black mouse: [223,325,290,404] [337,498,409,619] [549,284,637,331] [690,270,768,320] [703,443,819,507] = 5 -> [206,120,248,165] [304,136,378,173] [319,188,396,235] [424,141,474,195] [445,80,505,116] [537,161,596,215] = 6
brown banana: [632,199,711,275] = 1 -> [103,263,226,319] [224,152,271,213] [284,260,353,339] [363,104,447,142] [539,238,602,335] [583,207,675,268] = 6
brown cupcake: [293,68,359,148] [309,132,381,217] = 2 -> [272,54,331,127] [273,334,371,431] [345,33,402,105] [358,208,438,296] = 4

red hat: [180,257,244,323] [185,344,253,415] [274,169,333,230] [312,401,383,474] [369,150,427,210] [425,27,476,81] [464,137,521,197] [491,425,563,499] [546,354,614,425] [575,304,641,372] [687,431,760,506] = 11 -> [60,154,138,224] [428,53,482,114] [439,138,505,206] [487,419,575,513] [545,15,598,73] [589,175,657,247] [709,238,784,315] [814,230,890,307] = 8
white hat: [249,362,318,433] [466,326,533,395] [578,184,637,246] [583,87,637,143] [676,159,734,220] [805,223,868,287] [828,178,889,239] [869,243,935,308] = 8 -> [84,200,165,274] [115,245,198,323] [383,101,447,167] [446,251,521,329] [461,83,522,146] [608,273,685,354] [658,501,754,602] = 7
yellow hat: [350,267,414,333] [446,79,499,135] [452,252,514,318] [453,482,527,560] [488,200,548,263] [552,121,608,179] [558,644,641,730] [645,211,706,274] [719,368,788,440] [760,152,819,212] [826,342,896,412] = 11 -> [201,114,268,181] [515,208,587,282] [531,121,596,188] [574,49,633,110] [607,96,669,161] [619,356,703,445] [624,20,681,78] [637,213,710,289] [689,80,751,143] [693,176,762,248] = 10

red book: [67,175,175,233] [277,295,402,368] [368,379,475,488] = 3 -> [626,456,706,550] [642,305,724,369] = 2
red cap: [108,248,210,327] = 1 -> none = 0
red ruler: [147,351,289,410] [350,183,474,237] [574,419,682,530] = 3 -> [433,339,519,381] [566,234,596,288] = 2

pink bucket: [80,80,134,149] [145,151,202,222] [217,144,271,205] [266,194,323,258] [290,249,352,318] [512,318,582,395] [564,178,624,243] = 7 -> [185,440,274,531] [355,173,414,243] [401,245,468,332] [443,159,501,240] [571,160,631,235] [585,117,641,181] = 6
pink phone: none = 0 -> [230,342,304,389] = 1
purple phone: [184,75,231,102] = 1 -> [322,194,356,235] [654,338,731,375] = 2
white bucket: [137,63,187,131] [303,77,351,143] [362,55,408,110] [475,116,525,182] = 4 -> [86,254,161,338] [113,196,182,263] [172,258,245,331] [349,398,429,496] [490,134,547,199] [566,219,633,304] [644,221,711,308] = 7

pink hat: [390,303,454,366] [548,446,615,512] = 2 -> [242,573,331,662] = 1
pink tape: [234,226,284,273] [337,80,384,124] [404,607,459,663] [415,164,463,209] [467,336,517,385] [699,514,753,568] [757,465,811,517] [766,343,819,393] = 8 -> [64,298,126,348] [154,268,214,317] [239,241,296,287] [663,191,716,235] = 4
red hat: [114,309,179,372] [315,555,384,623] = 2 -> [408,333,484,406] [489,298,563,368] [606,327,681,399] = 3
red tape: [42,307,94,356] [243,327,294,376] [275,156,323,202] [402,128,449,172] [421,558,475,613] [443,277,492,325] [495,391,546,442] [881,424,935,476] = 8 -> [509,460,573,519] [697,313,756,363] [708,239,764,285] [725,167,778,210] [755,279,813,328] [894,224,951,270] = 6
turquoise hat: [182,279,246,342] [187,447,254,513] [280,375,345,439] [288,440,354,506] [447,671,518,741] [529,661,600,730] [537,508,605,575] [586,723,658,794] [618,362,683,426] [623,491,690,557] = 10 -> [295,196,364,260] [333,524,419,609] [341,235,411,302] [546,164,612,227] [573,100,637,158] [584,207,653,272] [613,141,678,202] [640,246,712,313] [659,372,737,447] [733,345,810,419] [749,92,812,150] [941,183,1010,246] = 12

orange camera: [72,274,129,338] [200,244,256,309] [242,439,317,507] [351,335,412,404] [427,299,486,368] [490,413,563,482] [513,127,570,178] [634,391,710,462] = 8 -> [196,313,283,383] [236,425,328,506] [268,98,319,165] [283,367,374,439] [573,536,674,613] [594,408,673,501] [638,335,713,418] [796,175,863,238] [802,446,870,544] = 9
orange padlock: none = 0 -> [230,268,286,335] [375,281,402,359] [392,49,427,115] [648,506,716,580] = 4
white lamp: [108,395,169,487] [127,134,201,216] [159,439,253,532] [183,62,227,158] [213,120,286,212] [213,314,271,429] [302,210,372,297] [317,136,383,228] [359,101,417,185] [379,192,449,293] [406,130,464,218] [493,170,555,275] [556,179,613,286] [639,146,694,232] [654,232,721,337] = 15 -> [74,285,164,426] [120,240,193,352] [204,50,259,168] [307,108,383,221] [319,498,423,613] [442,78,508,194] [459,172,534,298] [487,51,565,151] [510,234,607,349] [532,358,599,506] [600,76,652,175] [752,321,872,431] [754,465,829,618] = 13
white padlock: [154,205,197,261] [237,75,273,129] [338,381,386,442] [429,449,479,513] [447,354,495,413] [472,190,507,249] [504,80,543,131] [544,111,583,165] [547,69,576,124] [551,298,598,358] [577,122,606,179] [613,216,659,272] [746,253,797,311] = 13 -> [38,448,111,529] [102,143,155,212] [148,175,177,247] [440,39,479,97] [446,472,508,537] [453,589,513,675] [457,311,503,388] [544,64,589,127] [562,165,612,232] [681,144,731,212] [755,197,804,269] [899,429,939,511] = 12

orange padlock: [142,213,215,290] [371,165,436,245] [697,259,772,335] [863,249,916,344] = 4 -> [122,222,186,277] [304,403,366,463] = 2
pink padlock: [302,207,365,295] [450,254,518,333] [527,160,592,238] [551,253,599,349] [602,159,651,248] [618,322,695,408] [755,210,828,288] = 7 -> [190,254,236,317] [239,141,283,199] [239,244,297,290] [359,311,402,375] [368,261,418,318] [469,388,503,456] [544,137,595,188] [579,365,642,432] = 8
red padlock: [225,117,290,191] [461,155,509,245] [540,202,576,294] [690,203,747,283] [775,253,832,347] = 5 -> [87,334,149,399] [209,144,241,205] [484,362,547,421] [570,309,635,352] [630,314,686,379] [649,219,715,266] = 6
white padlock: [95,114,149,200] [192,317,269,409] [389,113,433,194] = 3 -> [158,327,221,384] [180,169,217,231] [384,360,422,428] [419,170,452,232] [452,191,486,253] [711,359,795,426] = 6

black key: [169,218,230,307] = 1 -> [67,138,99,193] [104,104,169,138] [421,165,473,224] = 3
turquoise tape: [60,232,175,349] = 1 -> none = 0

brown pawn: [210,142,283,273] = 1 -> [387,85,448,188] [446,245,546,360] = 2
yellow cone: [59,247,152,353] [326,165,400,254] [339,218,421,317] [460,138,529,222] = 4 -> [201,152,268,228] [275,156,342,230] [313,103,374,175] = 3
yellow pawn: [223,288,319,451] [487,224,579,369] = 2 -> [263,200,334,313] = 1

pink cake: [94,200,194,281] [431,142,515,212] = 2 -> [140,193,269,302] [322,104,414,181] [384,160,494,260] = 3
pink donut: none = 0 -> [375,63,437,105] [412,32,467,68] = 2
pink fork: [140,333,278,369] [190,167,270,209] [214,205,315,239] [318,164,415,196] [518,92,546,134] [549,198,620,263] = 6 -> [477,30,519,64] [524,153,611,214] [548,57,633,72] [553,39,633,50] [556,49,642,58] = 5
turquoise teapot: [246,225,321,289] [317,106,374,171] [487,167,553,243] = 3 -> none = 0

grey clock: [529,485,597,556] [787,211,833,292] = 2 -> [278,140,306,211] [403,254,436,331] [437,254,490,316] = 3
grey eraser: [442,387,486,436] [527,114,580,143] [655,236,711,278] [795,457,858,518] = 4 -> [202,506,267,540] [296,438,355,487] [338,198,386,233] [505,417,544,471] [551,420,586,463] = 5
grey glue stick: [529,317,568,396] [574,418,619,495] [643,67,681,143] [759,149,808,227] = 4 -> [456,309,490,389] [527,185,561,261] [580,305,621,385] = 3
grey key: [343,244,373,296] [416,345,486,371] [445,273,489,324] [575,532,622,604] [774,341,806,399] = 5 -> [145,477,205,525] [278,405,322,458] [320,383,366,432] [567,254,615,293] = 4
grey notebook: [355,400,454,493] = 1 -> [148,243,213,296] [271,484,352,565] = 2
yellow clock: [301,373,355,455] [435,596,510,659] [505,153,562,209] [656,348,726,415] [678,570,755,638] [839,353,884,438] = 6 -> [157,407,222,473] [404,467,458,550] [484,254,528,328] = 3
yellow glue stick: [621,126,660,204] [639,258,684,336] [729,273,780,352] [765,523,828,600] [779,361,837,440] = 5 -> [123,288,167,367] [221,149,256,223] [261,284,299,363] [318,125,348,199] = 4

________

▸ **Work to complete**
Everything from the line with "white padlock: [95,114,149,200]" to the last line of the entries is to be written out exactly; omit all earlier lines.

▸ **Task answer**
white padlock: [95,114,149,200] [192,317,269,409] [389,113,433,194] = 3 -> [158,327,221,384] [180,169,217,231] [384,360,422,428] [419,170,452,232] [452,191,486,253] [711,359,795,426] = 6

black key: [169,218,230,307] = 1 -> [67,138,99,193] [104,104,169,138] [421,165,473,224] = 3
turquoise tape: [60,232,175,349] = 1 -> none = 0

brown pawn: [210,142,283,273] = 1 -> [387,85,448,188] [446,245,546,360] = 2
yellow cone: [59,247,152,353] [326,165,400,254] [339,218,421,317] [460,138,529,222] = 4 -> [201,152,268,228] [275,156,342,230] [313,103,374,175] = 3
yellow pawn: [223,288,319,451] [487,224,579,369] = 2 -> [263,200,334,313] = 1

pink cake: [94,200,194,281] [431,142,515,212] = 2 -> [140,193,269,302] [322,104,414,181] [384,160,494,260] = 3
pink donut: none = 0 -> [375,63,437,105] [412,32,467,68] = 2
pink fork: [140,333,278,369] [190,167,270,209] [214,205,315,239] [318,164,415,196] [518,92,546,134] [549,198,620,263] = 6 -> [477,30,519,64] [524,153,611,214] [548,57,633,72] [553,39,633,50] [556,49,642,58] = 5
turquoise teapot: [246,225,321,289] [317,106,374,171] [487,167,553,243] = 3 -> none = 0

grey clock: [529,485,597,556] [787,211,833,292] = 2 -> [278,140,306,211] [403,254,436,331] [437,254,490,316] = 3
grey eraser: [442,387,486,436] [527,114,580,143] [655,236,711,278] [795,457,858,518] = 4 -> [202,506,267,540] [296,438,355,487] [338,198,386,233] [505,417,544,471] [551,420,586,463] = 5
grey glue stick: [529,317,568,396] [574,418,619,495] [643,67,681,143] [759,149,808,227] = 4 -> [456,309,490,389] [527,185,561,261] [580,305,621,385] = 3
grey key: [343,244,373,296] [416,345,486,371] [445,273,489,324] [575,532,622,604] [774,341,806,399] = 5 -> [145,477,205,525] [278,405,322,458] [320,383,366,432] [567,254,615,293] = 4
grey notebook: [355,400,454,493] = 1 -> [148,243,213,296] [271,484,352,565] = 2
yellow clock: [301,373,355,455] [435,596,510,659] [505,153,562,209] [656,348,726,415] [678,570,755,638] [839,353,884,438] = 6 -> [157,407,222,473] [404,467,458,550] [484,254,528,328] = 3
yellow glue stick: [621,126,660,204] [639,258,684,336] [729,273,780,352] [765,523,828,600] [779,361,837,440] = 5 -> [123,288,167,367] [221,149,256,223] [261,284,299,363] [318,125,348,199] = 4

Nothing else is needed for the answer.